(WHAT YOU SHOULD DO)
From the entries, filter out every line that lacks "pink" and copy the rest.

[[ DATA open ]]

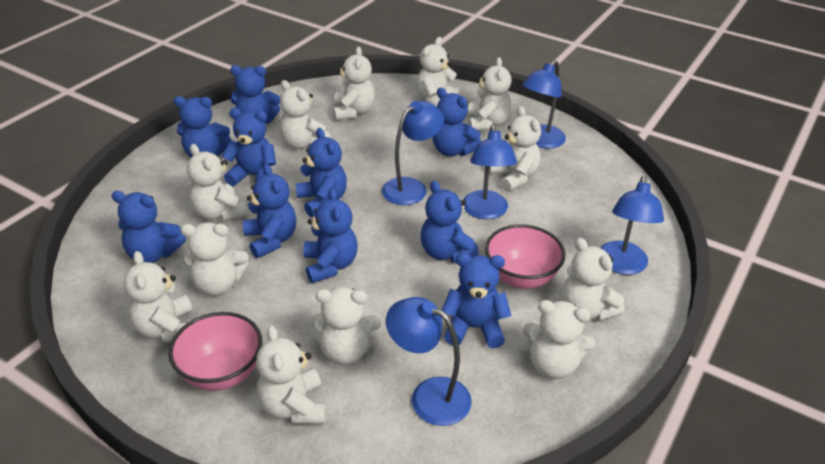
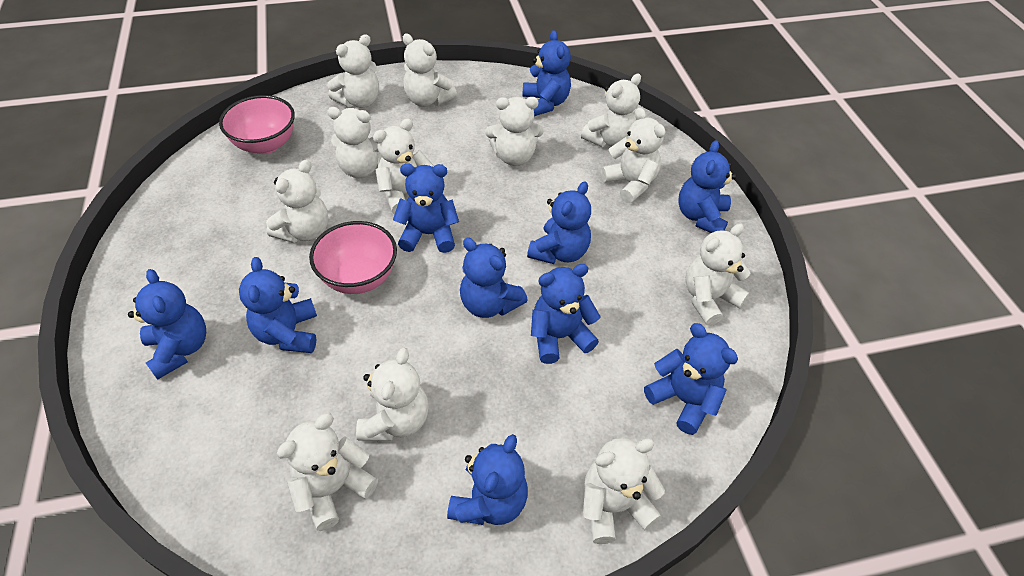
blue lamp: [382,101,444,205] [386,297,472,426] [463,125,517,219] [522,60,566,149] [600,176,664,275] = 5 -> none = 0

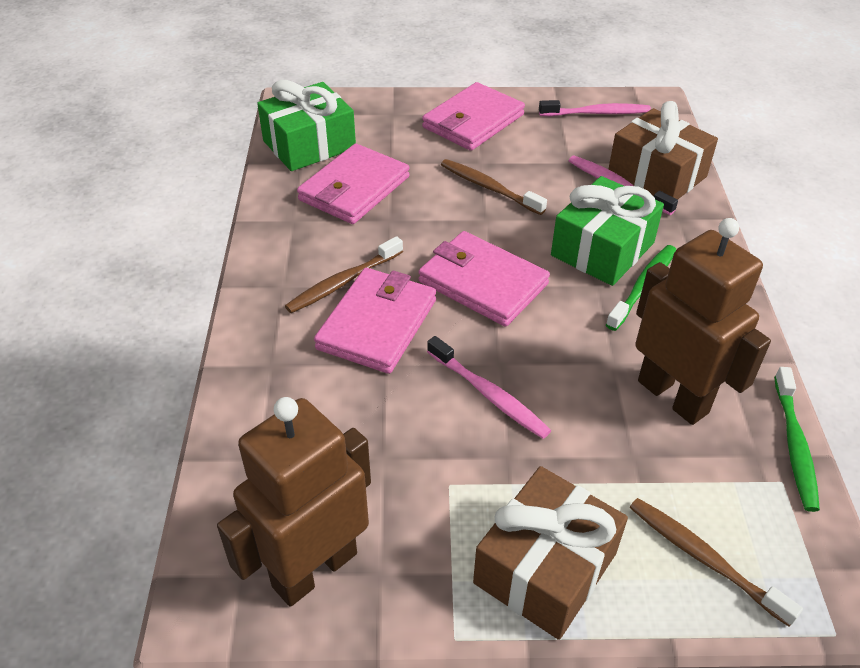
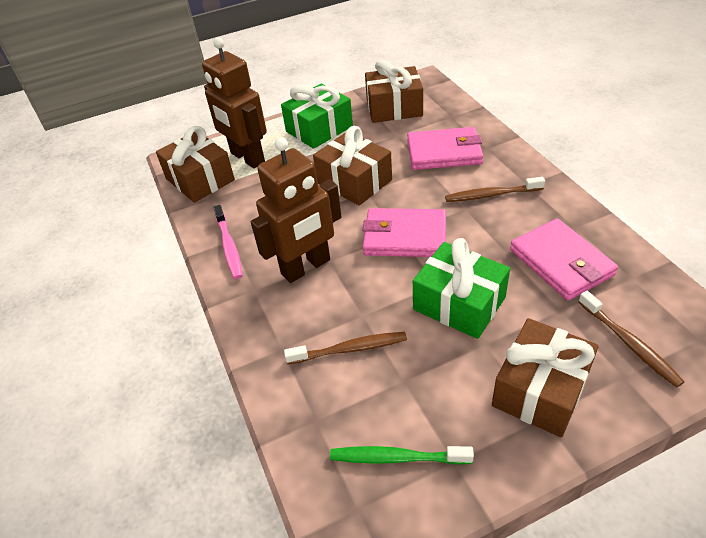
brown gift: [473,466,628,640] [609,101,718,199] = 2 -> [156,126,235,203] [313,126,392,205] [365,60,423,123] [492,318,599,437] = 4
green toothbrush: [606,245,676,331] [774,367,820,512] = 2 -> [330,446,474,465] = 1
pink toothbrush: [427,336,551,439] [539,100,651,116] [569,156,678,215] = 3 -> [214,205,243,279] = 1
pink wallet: [297,143,410,224] [314,268,436,374] [418,231,550,327] [422,82,525,151] = 4 -> [362,208,446,257] [407,127,483,170] [510,218,618,301] = 3

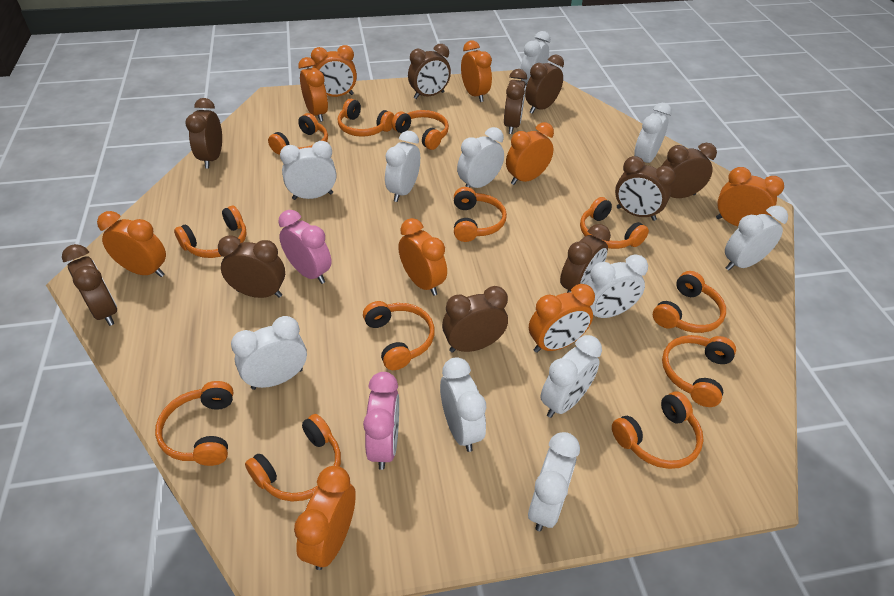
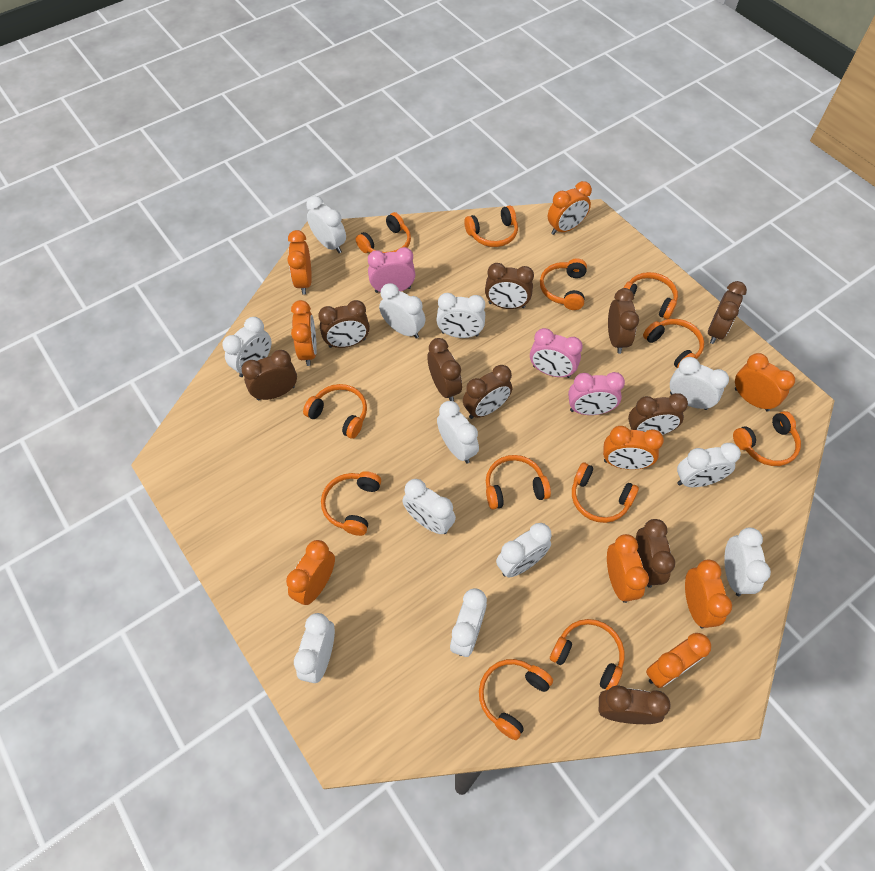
pink clock: [278,210,332,284] [363,372,399,470] = 2 -> [368,247,415,293] [530,328,583,378] [568,372,625,415] = 3
white clock: [231,316,307,390] [280,141,336,200] [385,131,420,202] [440,357,486,452] [457,127,504,188] [520,31,550,86] [528,432,580,531] [540,335,602,418] [585,254,648,318] [634,103,672,163] [725,206,788,270] = 11 -> [223,317,271,377] [294,613,335,683] [306,196,346,253] [379,283,426,339] [402,479,456,534] [436,293,485,338] [437,401,479,463] [450,588,487,657] [496,523,552,578] [670,357,729,410] [677,443,741,487] [724,528,771,596] = 12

[[ DATA closed ]]

(TASK RESPONSE)
pink toothbrush: [427,336,551,439] [539,100,651,116] [569,156,678,215] = 3 -> [214,205,243,279] = 1
pink wallet: [297,143,410,224] [314,268,436,374] [418,231,550,327] [422,82,525,151] = 4 -> [362,208,446,257] [407,127,483,170] [510,218,618,301] = 3
pink clock: [278,210,332,284] [363,372,399,470] = 2 -> [368,247,415,293] [530,328,583,378] [568,372,625,415] = 3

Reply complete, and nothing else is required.